EXERCISE BRIEF: Write out every line below that contains "shape".

Records from a data source:
☆ ☆ ☆

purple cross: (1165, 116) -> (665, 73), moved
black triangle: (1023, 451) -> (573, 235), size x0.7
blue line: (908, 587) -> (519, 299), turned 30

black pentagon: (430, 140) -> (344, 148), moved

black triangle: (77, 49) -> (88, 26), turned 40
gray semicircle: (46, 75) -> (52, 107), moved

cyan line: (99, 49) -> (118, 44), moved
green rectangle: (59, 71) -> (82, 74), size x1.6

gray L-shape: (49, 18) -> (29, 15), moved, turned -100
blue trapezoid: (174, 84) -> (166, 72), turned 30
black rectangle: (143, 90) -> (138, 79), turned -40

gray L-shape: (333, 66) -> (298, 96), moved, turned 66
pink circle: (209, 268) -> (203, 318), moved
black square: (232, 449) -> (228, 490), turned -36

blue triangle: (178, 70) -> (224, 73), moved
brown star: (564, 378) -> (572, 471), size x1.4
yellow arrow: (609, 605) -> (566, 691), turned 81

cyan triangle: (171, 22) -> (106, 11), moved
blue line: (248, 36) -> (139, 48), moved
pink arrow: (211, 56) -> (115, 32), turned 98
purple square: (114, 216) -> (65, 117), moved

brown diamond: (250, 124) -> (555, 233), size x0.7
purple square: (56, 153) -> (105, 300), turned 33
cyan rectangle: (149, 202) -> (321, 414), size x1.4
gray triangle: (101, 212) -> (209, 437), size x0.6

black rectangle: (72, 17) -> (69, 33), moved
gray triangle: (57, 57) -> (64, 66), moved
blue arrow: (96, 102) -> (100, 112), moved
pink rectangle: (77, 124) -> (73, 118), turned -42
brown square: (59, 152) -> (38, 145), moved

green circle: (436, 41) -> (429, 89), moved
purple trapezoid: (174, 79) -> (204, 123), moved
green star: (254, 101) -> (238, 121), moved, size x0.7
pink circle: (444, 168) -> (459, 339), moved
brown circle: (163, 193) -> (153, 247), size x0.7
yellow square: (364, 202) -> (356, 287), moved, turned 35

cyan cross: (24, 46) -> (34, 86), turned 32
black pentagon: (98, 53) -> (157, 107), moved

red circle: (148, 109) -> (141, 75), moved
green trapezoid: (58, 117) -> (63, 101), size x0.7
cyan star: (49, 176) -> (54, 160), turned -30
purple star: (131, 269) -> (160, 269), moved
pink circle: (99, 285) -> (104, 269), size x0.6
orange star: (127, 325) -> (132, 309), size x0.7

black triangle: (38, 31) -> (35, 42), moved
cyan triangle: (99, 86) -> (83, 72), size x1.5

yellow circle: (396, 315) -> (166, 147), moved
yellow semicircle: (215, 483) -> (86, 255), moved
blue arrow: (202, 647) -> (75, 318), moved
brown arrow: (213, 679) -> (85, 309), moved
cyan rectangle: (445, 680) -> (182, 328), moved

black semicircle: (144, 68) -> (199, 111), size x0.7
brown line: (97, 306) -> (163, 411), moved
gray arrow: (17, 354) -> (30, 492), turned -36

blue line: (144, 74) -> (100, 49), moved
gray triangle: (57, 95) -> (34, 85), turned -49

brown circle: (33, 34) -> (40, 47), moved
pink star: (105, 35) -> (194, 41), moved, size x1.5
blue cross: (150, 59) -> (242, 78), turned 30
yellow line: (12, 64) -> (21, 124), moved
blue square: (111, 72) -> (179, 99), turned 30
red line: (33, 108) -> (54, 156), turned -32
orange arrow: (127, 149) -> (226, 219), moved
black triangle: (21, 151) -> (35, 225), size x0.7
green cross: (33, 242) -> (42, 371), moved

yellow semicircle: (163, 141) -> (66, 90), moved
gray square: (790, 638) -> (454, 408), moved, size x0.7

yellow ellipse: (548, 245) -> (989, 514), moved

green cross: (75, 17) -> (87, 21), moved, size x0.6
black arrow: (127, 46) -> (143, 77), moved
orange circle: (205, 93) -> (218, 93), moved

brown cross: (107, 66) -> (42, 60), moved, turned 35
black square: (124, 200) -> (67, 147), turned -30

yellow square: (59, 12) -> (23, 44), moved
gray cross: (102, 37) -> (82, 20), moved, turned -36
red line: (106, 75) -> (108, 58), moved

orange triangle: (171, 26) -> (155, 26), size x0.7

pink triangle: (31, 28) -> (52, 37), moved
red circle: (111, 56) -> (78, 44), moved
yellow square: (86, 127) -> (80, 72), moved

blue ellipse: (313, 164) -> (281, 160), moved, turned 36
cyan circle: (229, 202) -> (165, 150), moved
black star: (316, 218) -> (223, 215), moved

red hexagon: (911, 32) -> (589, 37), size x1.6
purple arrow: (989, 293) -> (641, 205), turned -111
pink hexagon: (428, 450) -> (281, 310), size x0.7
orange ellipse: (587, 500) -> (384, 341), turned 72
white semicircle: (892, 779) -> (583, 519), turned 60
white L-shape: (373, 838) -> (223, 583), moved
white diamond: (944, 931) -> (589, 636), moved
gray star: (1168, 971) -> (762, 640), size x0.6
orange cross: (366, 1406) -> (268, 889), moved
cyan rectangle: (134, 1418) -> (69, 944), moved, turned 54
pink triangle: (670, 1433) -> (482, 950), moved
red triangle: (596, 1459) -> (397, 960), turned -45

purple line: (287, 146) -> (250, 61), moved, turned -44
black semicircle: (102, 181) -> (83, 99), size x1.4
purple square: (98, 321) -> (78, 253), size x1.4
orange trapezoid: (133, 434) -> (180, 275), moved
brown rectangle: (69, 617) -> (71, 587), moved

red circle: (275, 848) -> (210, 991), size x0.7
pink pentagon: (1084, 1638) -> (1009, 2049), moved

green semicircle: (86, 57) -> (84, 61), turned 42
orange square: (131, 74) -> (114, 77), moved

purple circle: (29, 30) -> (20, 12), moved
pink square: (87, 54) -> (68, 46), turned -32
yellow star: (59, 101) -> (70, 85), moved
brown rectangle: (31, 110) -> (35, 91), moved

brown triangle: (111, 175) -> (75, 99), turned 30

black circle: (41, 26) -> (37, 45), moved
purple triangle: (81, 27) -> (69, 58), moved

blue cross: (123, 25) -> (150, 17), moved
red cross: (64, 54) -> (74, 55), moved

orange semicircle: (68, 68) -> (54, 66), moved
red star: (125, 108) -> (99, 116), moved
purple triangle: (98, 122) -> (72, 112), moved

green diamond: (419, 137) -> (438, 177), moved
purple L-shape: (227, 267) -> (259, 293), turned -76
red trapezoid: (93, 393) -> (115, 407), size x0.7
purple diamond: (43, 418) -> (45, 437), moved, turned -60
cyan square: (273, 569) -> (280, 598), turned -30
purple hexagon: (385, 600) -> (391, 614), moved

☆ ☆ ☆

EXERCISE RESULT:
gray L-shape: (49, 18) -> (29, 15), moved, turned -100
gray L-shape: (333, 66) -> (298, 96), moved, turned 66
white L-shape: (373, 838) -> (223, 583), moved
purple L-shape: (227, 267) -> (259, 293), turned -76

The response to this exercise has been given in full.